● **Data**
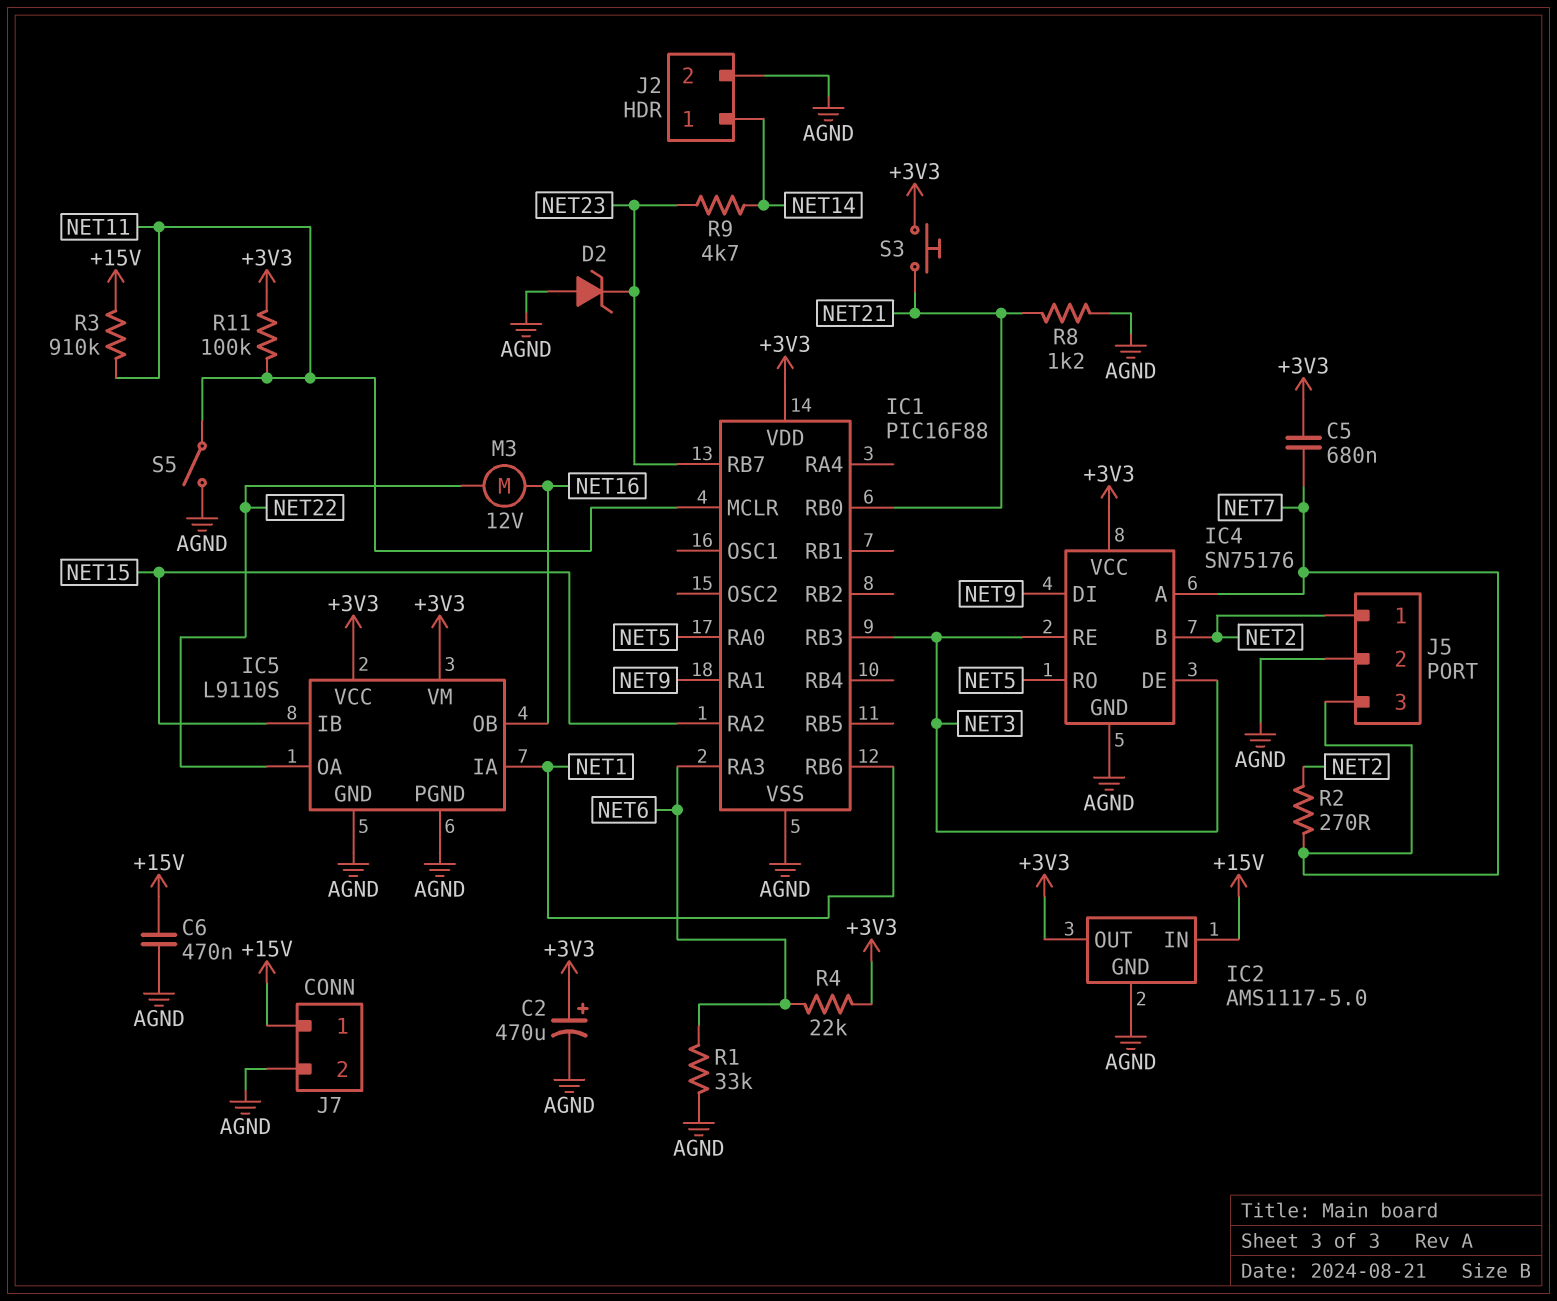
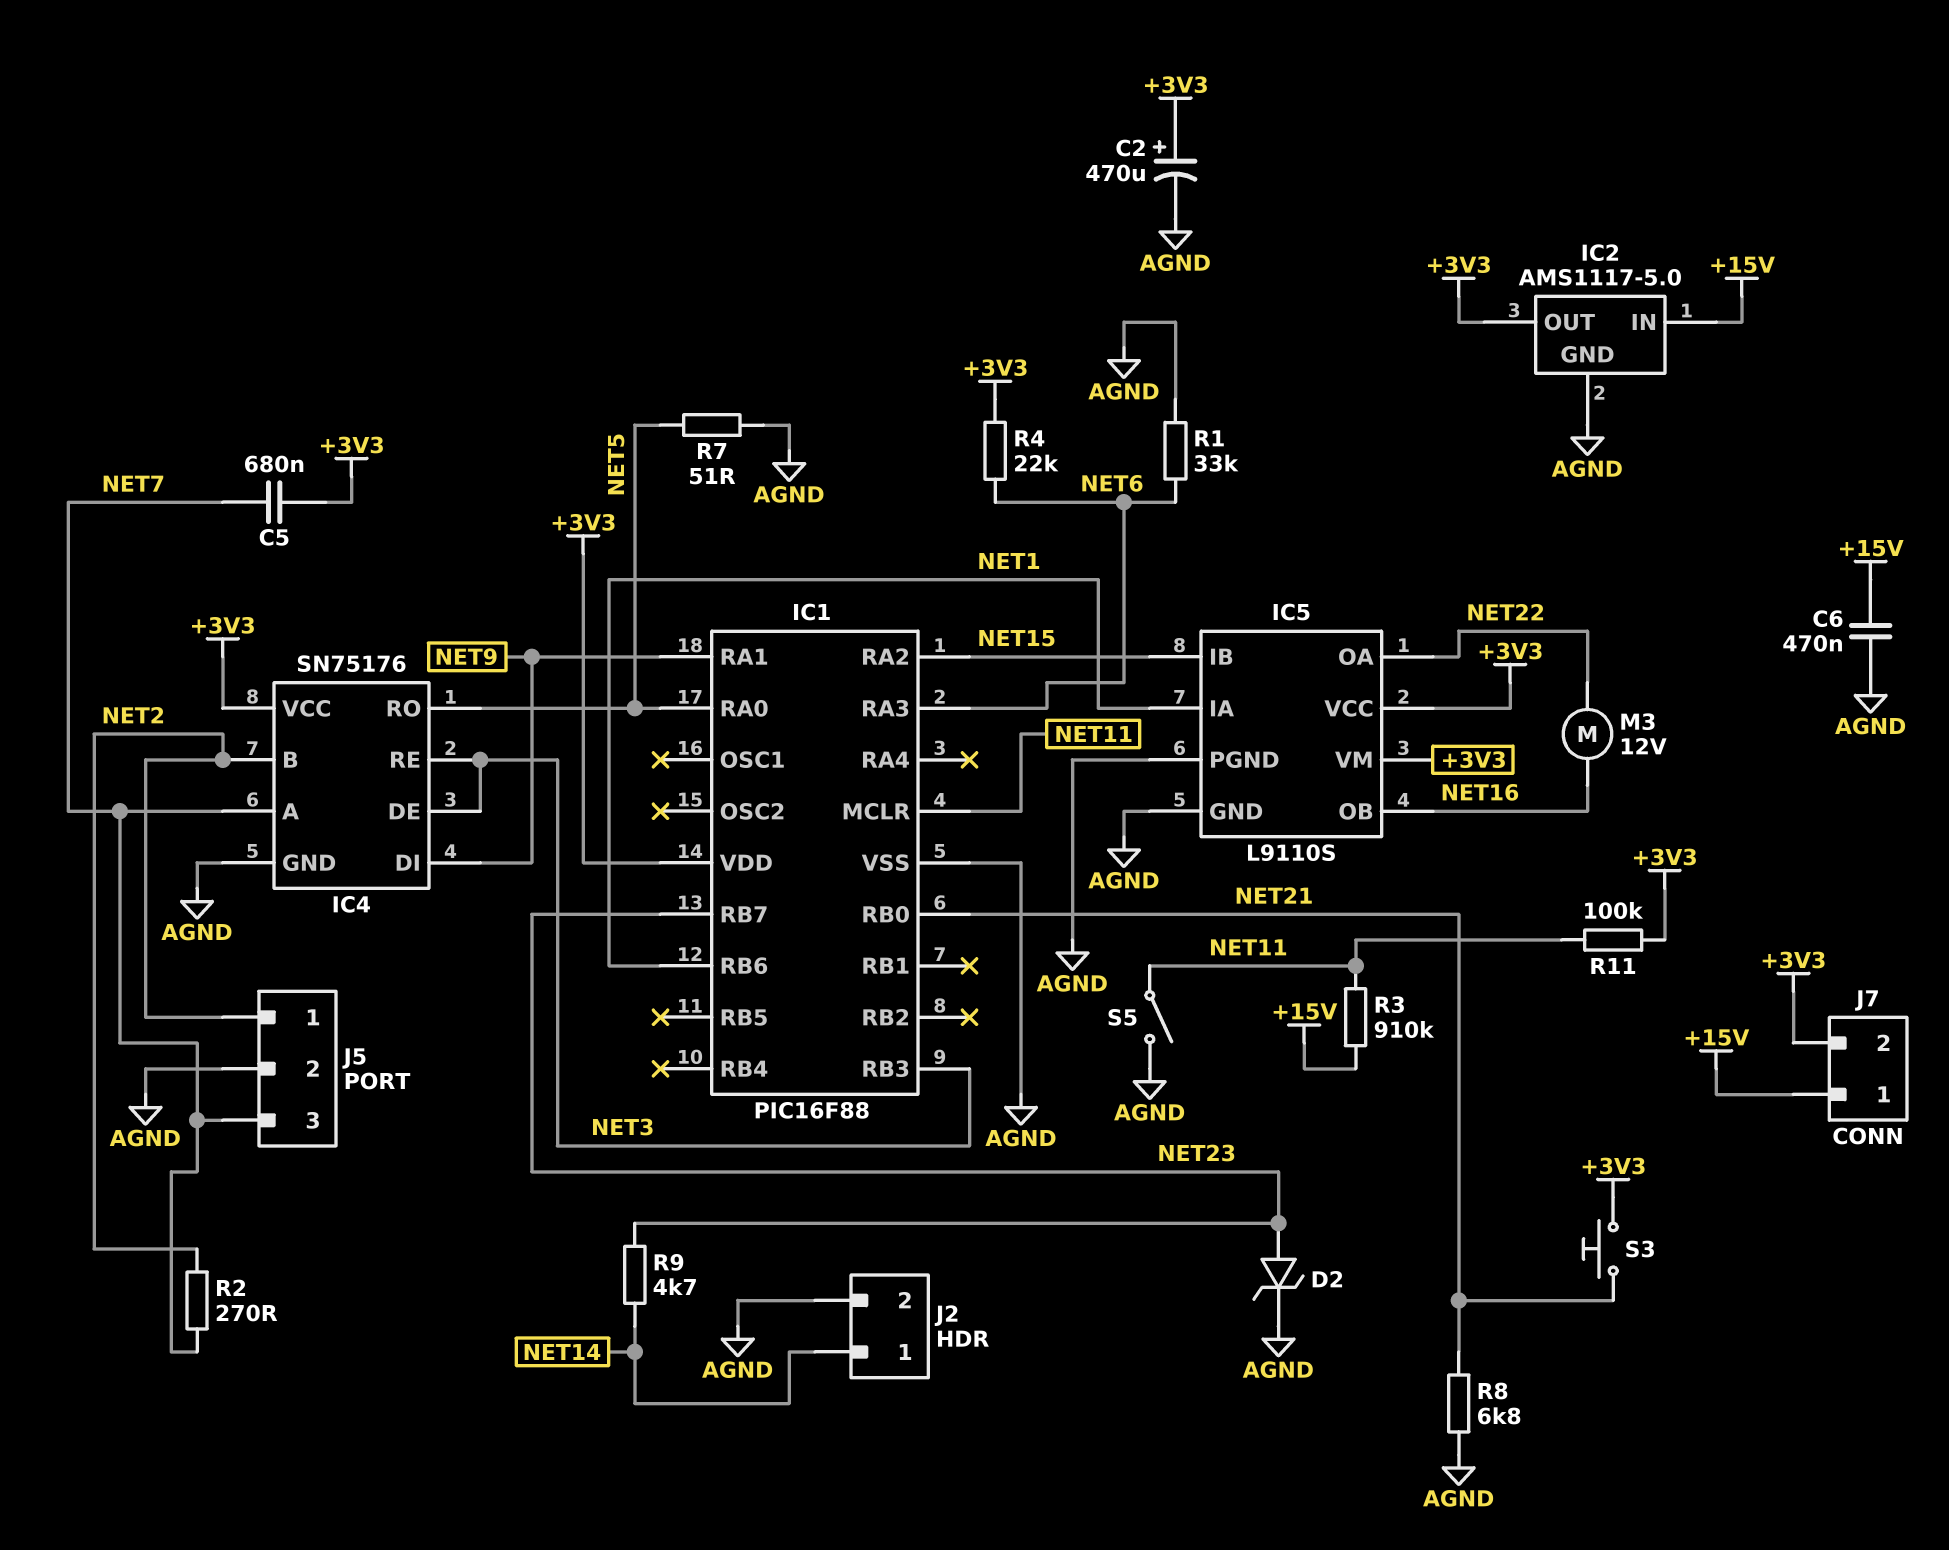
D2: zener (A AGND, K NET23) -> zener (A NET23, K AGND)
J7 pin 2: AGND -> +3V3
R7: none -> 51 (AGND, NET5)
R8: 1.2k (AGND, NET21) -> 6.8k (AGND, NET21)

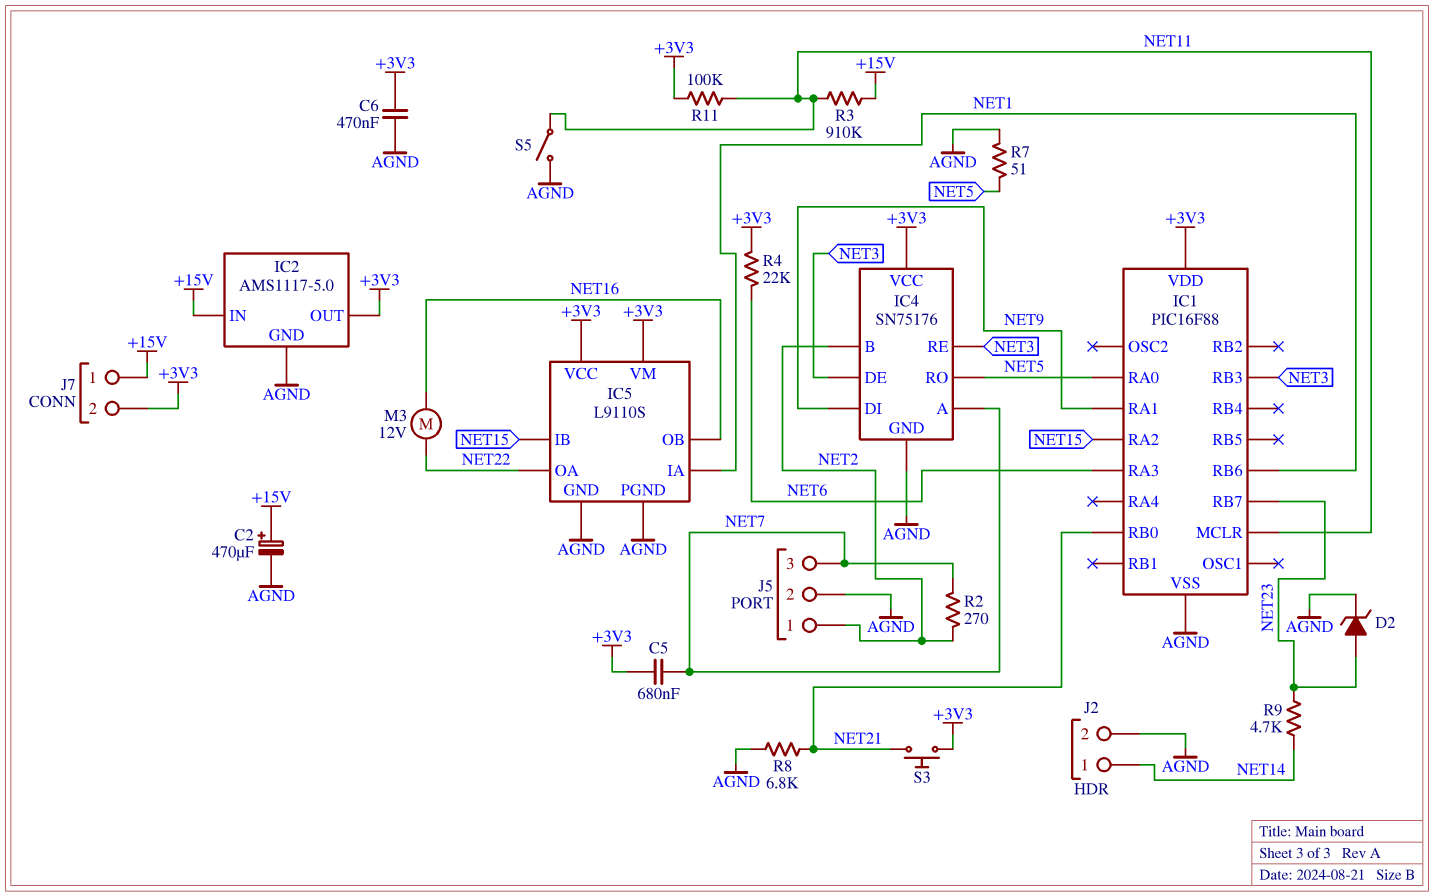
C2: 470uF (plus +3V3, minus AGND) -> 470uF (plus +15V, minus AGND)
C6: 470nF (+15V, AGND) -> 470nF (+3V3, AGND)
R1: 33k (AGND, NET6) -> none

● **Task details**
Only the lines with the string "none" are wanted; pick them out of the records above and copy them.

● **Reply**
R7: none -> 51 (AGND, NET5)
R1: 33k (AGND, NET6) -> none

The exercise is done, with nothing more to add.